**YOUR TASK:**
In the records below, find the line that contains "Provide list of" and the line that contains "Objects in satellite", then retype exactly those two lines and every line between them.

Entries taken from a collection
###

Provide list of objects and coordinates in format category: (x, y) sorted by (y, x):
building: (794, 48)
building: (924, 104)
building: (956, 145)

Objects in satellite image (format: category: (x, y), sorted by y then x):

###

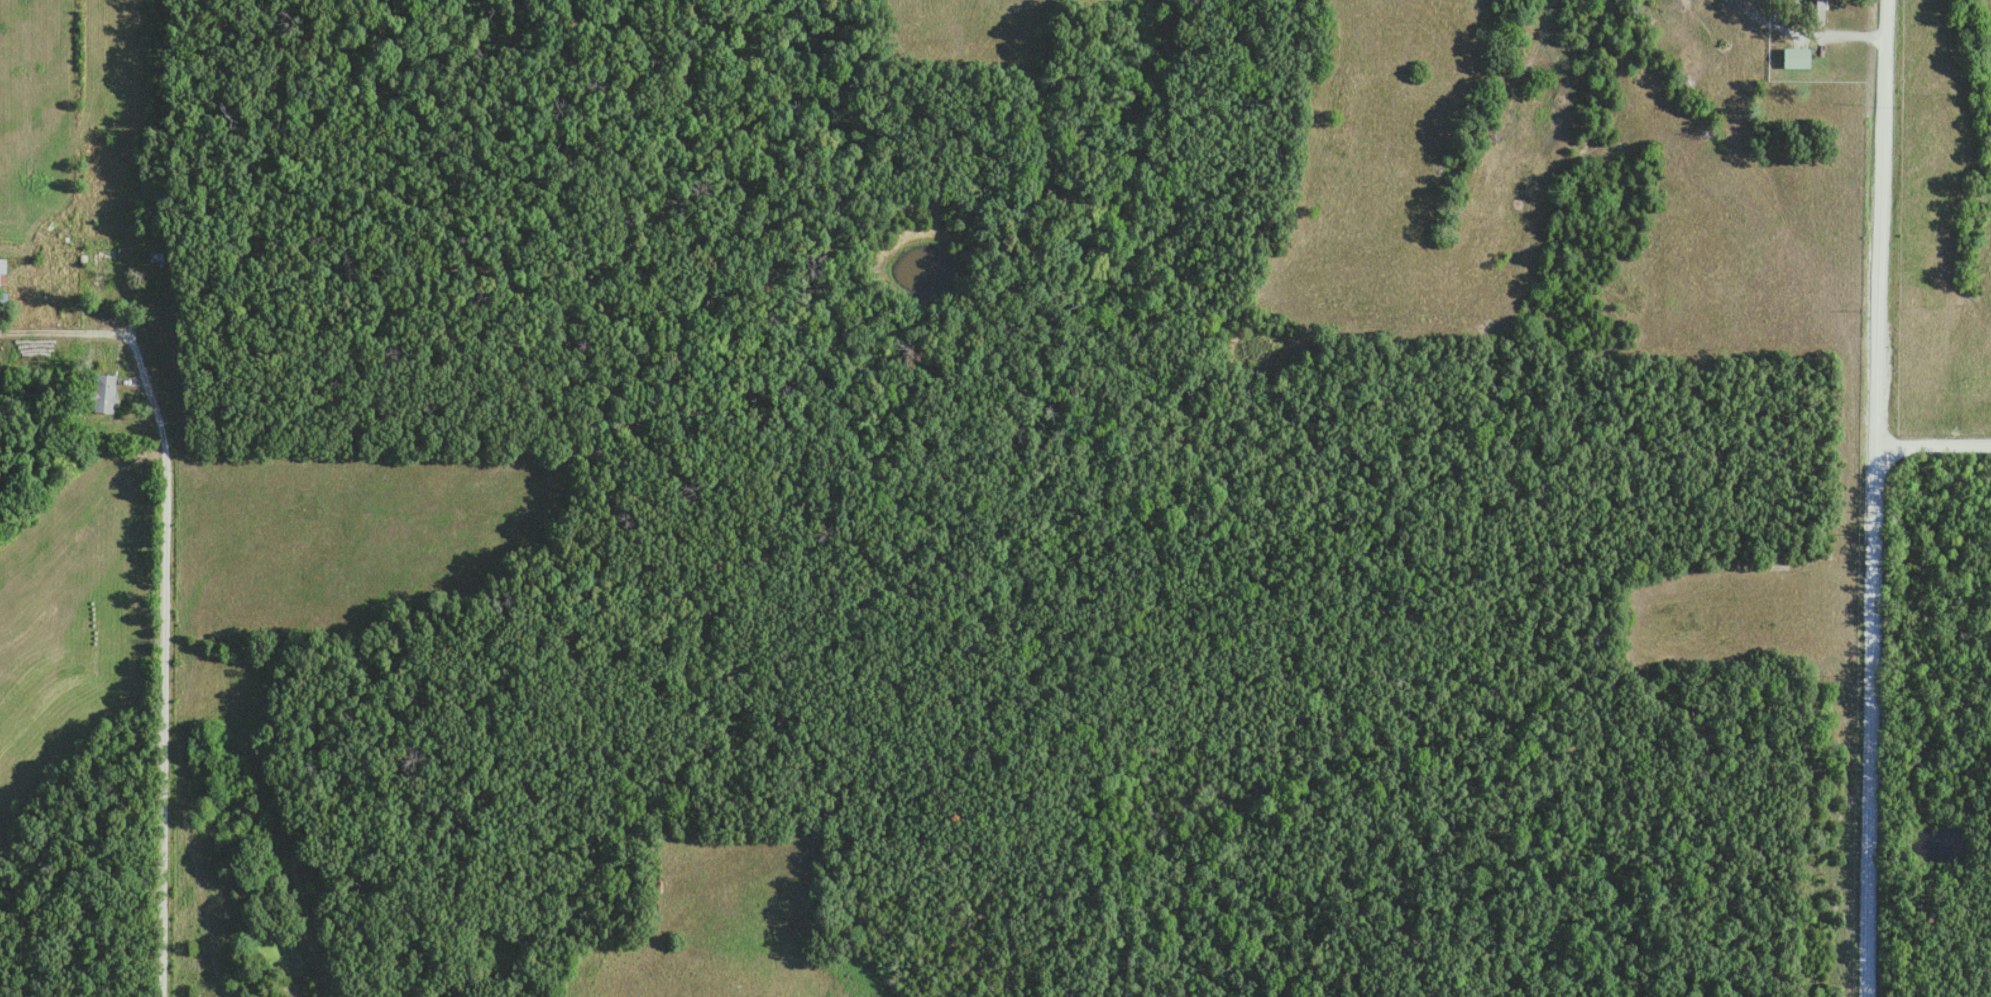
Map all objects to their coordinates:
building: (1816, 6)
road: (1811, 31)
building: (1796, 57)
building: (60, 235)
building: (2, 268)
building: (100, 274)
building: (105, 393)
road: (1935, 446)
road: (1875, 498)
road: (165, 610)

###

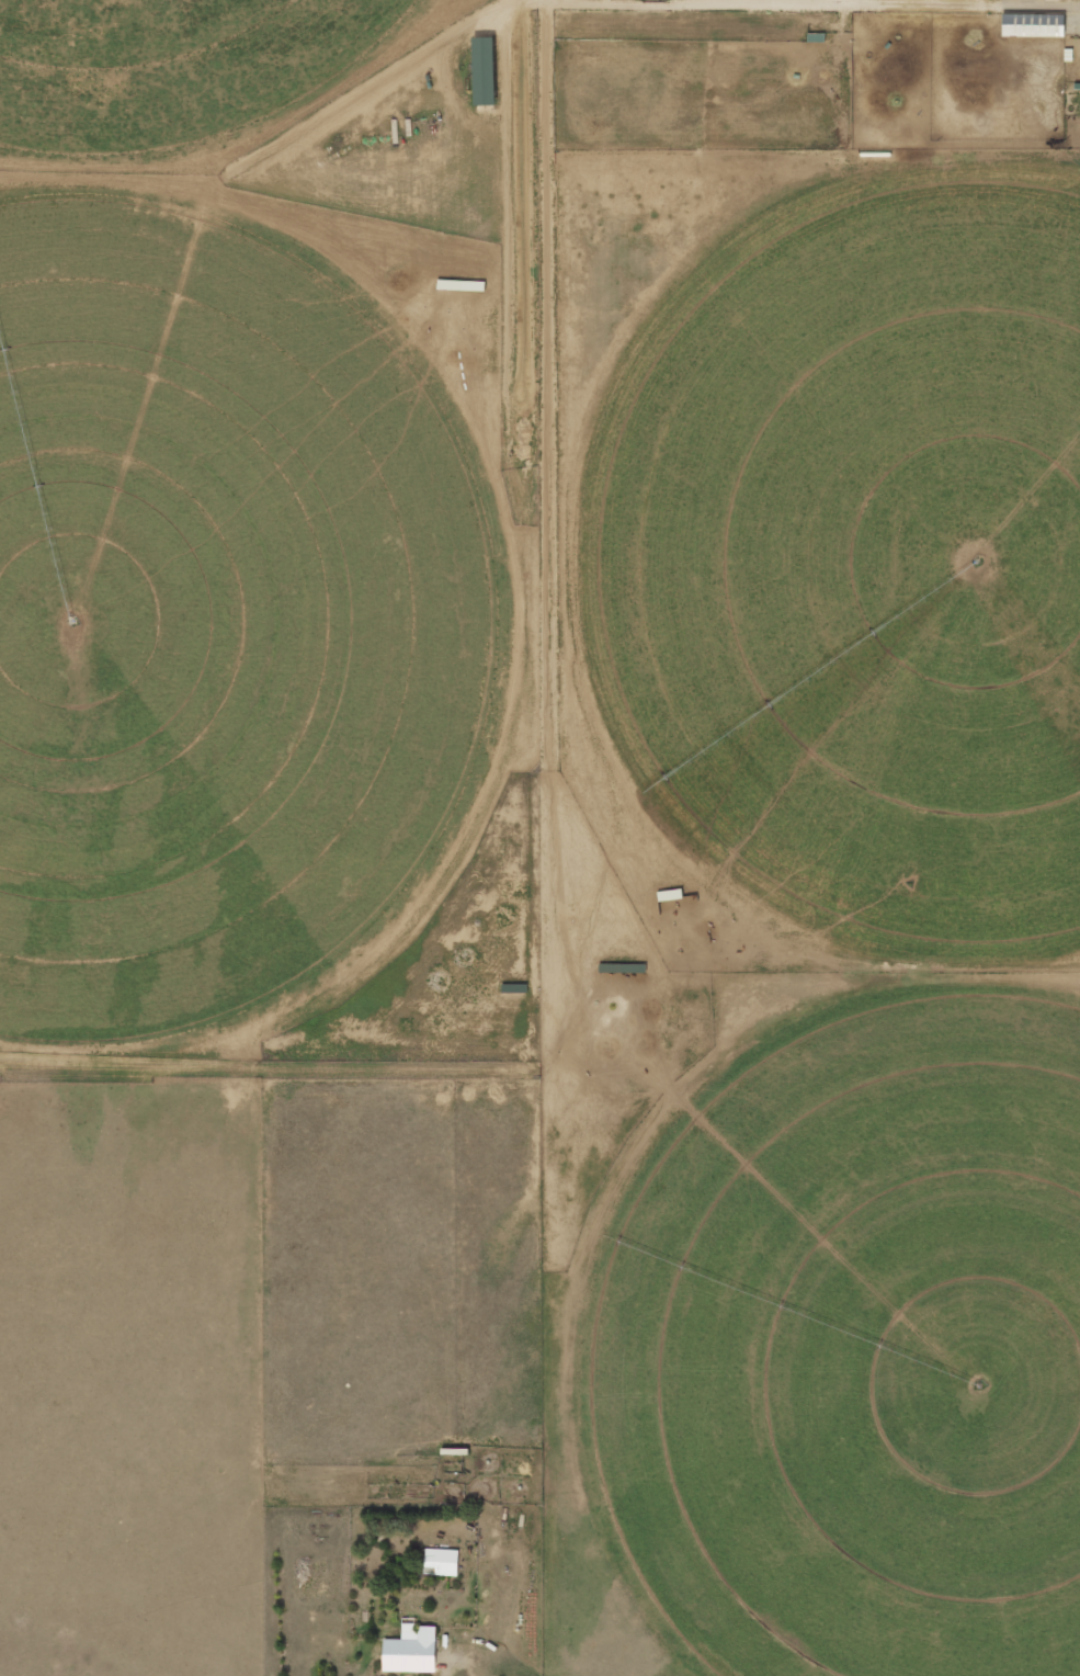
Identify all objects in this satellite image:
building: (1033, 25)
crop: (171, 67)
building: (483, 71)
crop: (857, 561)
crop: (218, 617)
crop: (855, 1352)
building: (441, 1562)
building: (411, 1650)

###

**RESULT FOR THIS EXERCISE:**
Provide list of objects and coordinates in format category: (x, y) sorted by (y, x):
building: (794, 48)
building: (924, 104)
building: (956, 145)

Objects in satellite image (format: category: (x, y), sorted by y then x):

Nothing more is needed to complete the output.